■ **EXERCISE**
Reproduce the line containing "pink trapezoid: (1253, 675)" in the listing below, then every later line up to the end, precisely as written.

■ **DATA PROVIDED**
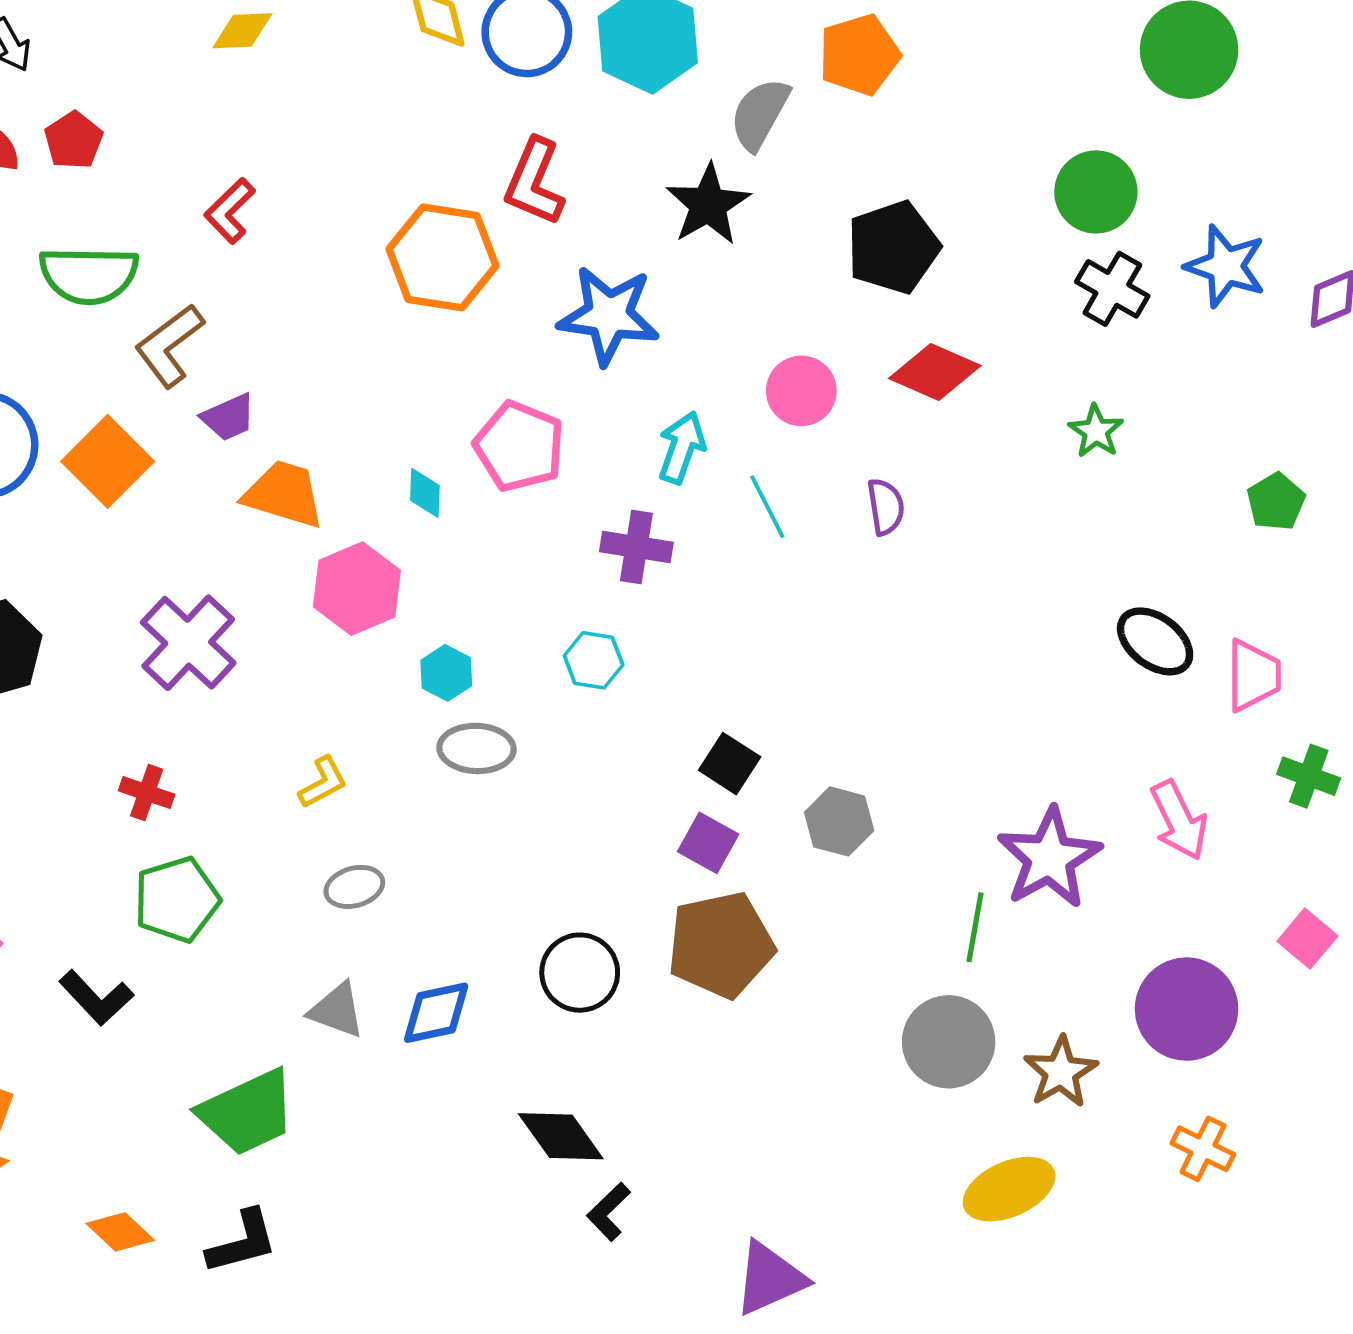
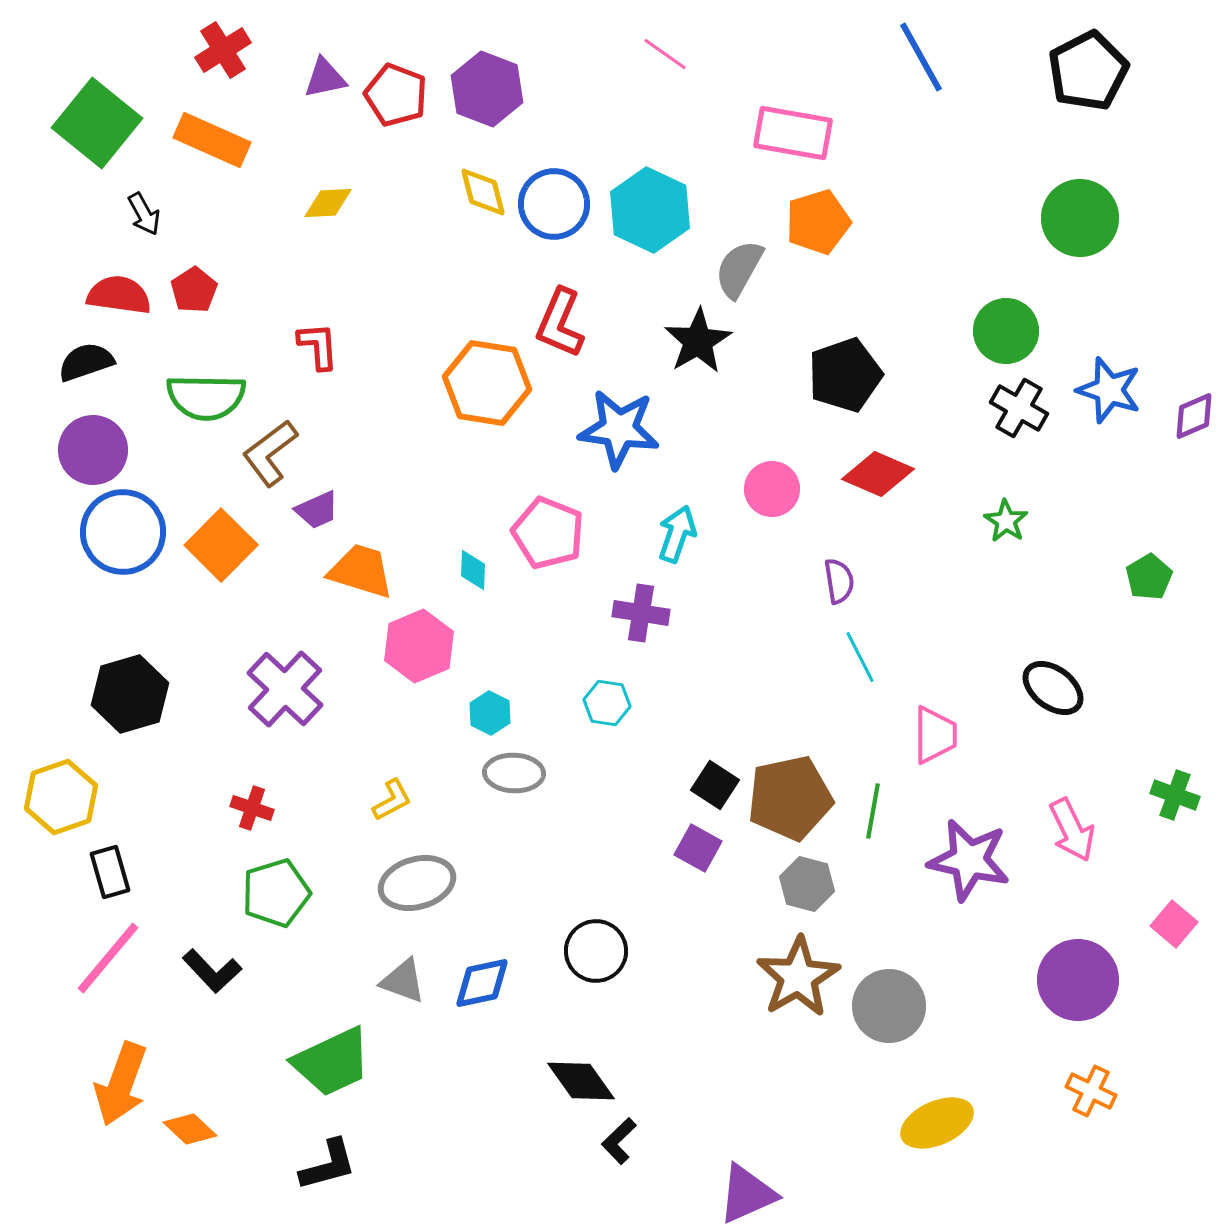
red L-shape: (230, 211) -> (318, 346), turned 130
cyan line: (767, 507) -> (860, 657), moved
pink trapezoid: (1253, 675) -> (935, 735), moved
gray hexagon: (839, 821) -> (807, 884), moved
purple star: (1049, 858) -> (969, 860), turned -30
gray ellipse: (354, 887) -> (417, 883), size x1.6
green line: (975, 927) -> (873, 811), moved
brown pentagon: (721, 945) -> (790, 798), moved
brown star: (1061, 1072) -> (798, 977), moved, size x1.4
orange diamond: (120, 1232) -> (190, 1129), moved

■ **WRITTEN RESPONSE**
pink trapezoid: (1253, 675) -> (935, 735), moved
gray hexagon: (839, 821) -> (807, 884), moved
purple star: (1049, 858) -> (969, 860), turned -30
gray ellipse: (354, 887) -> (417, 883), size x1.6
green line: (975, 927) -> (873, 811), moved
brown pentagon: (721, 945) -> (790, 798), moved
brown star: (1061, 1072) -> (798, 977), moved, size x1.4
orange diamond: (120, 1232) -> (190, 1129), moved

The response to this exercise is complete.